## WHAT YOU HAVE TO DO
From the data below, copy out every line in which the word "degrees" occurs.

········

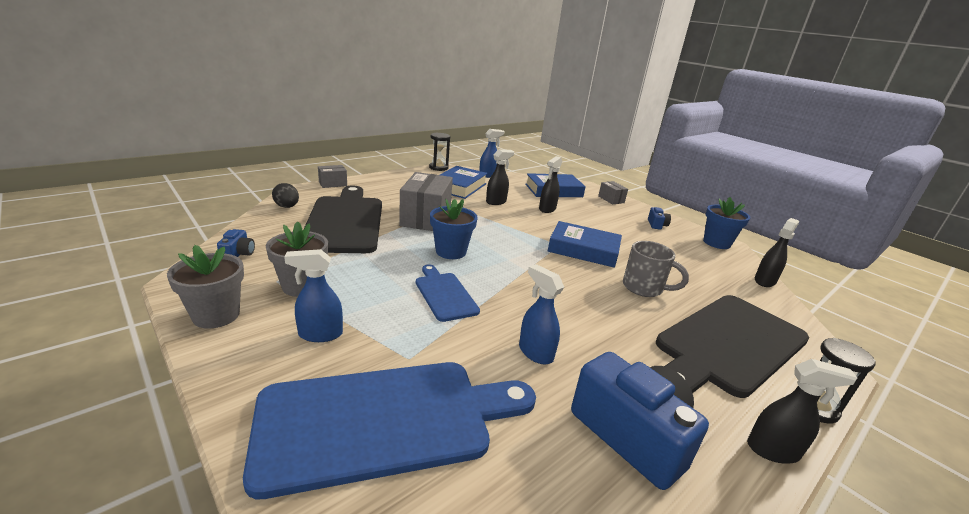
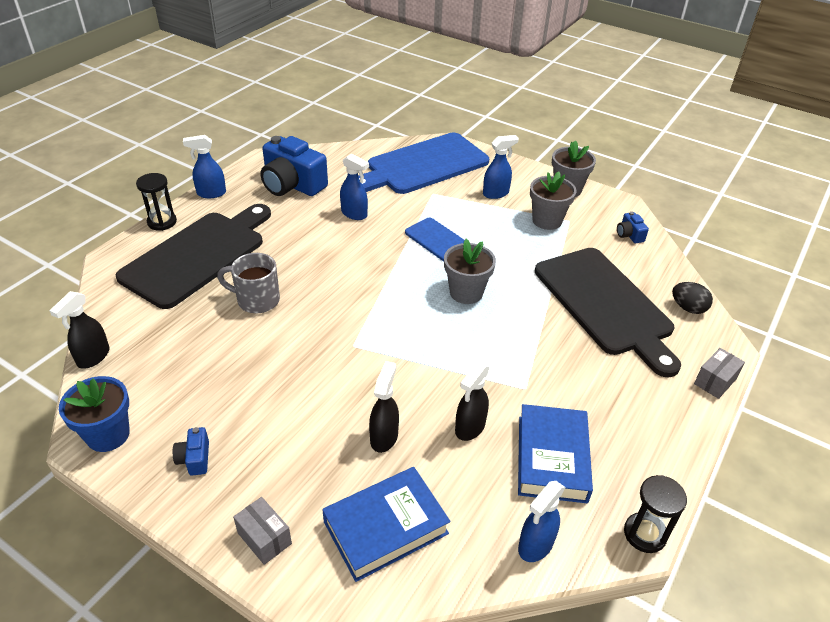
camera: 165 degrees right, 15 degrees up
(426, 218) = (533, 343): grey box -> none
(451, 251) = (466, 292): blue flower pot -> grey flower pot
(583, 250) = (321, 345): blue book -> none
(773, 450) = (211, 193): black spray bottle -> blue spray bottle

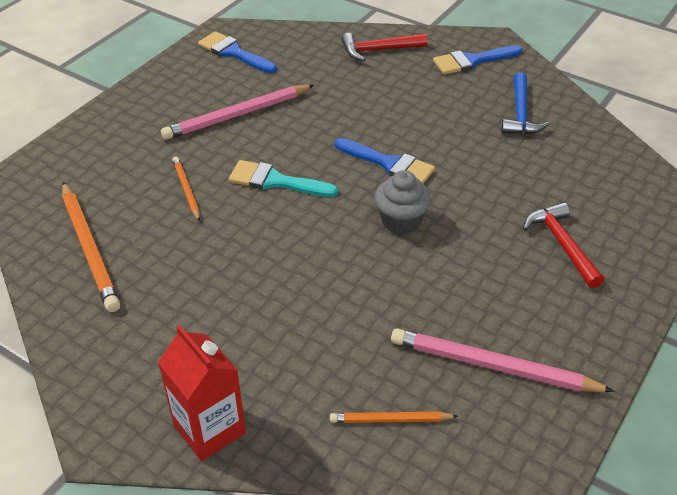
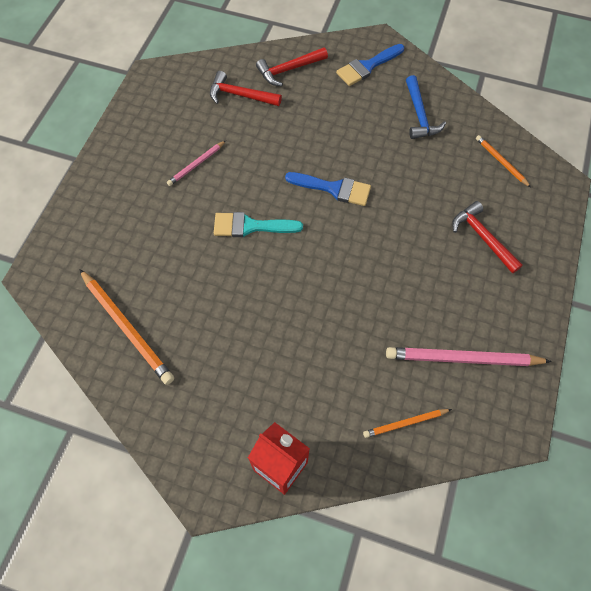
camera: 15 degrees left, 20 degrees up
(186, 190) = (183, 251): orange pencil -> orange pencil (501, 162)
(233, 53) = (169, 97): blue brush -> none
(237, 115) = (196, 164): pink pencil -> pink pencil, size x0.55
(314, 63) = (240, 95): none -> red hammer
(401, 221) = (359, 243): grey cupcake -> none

········

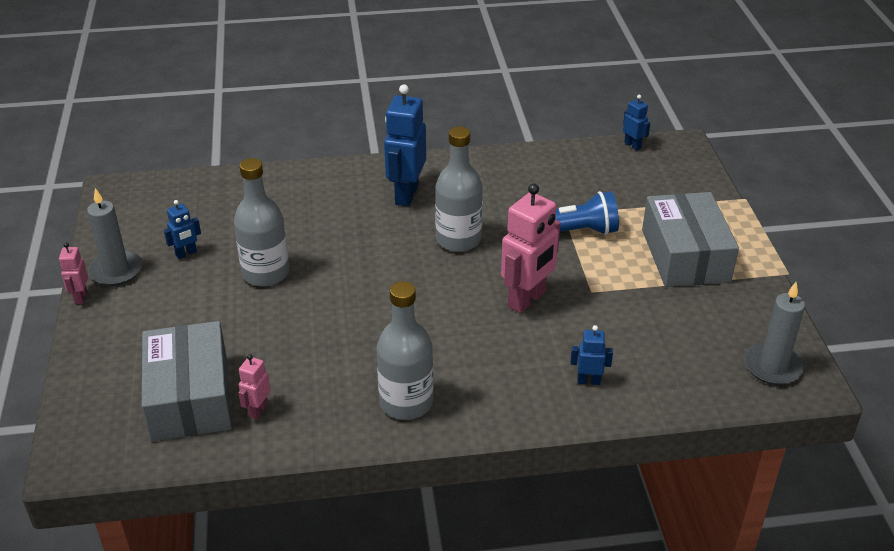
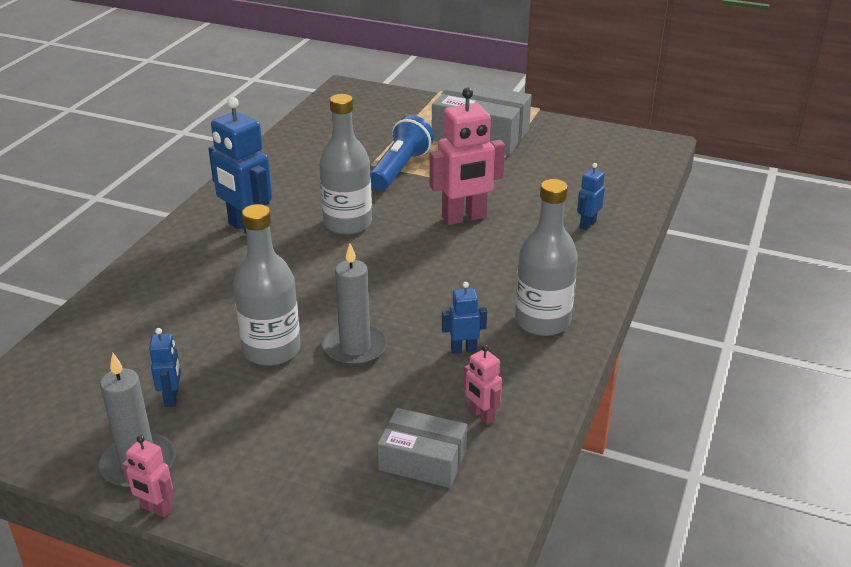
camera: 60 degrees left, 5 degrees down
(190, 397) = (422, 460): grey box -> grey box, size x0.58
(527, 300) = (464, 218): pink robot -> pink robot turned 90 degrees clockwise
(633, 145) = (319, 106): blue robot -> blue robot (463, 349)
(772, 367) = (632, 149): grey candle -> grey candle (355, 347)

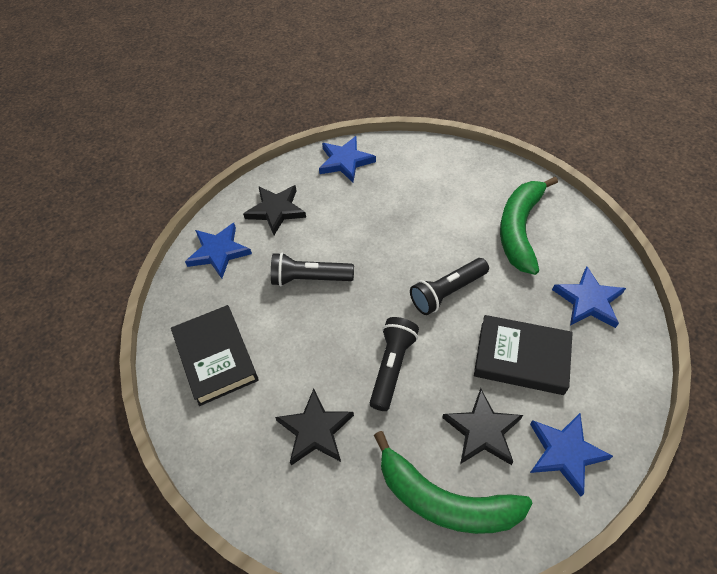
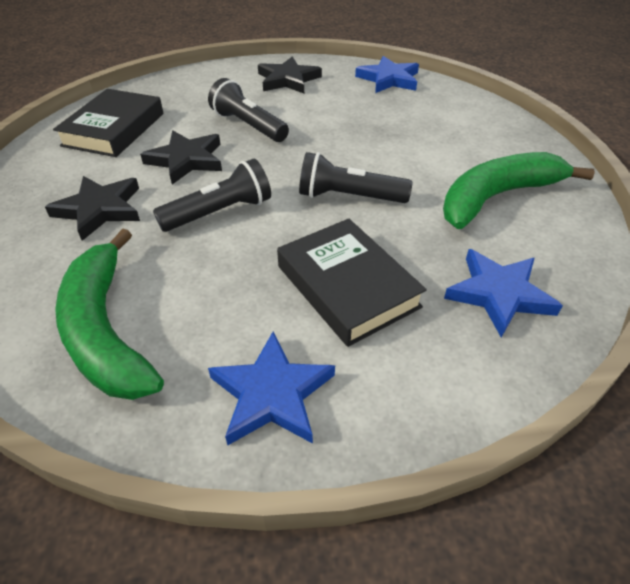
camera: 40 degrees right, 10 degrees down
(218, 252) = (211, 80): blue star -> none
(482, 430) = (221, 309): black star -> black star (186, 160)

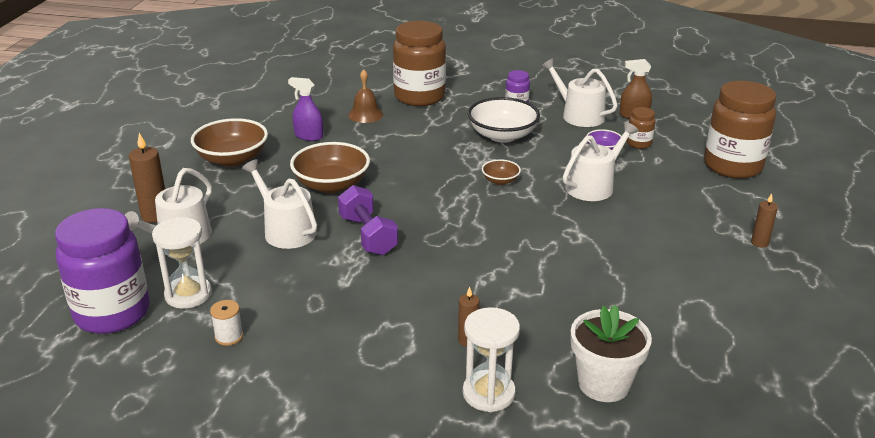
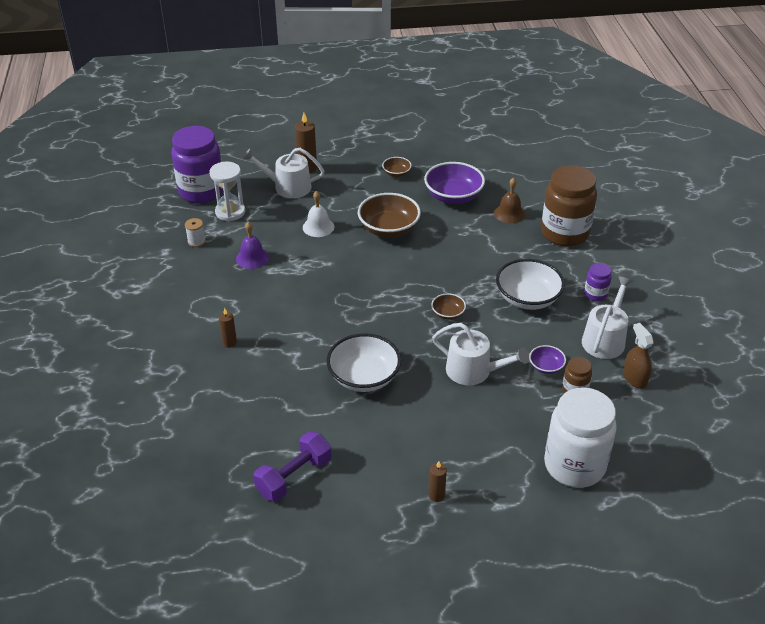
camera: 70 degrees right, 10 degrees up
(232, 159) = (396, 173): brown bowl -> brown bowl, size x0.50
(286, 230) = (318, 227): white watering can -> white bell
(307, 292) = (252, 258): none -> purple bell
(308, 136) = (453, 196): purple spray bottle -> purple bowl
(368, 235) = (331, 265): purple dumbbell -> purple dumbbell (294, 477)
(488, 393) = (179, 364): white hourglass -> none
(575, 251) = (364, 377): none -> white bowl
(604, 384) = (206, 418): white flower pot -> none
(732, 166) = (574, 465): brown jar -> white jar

········

## ANSWER
camera: 165 degrees right, 15 degrees up
camera: 15 degrees left, 20 degrees up
camera: 60 degrees left, 5 degrees down
(527, 300) = (464, 218): pink robot -> pink robot turned 90 degrees clockwise
camera: 40 degrees right, 10 degrees down
camera: 70 degrees right, 10 degrees up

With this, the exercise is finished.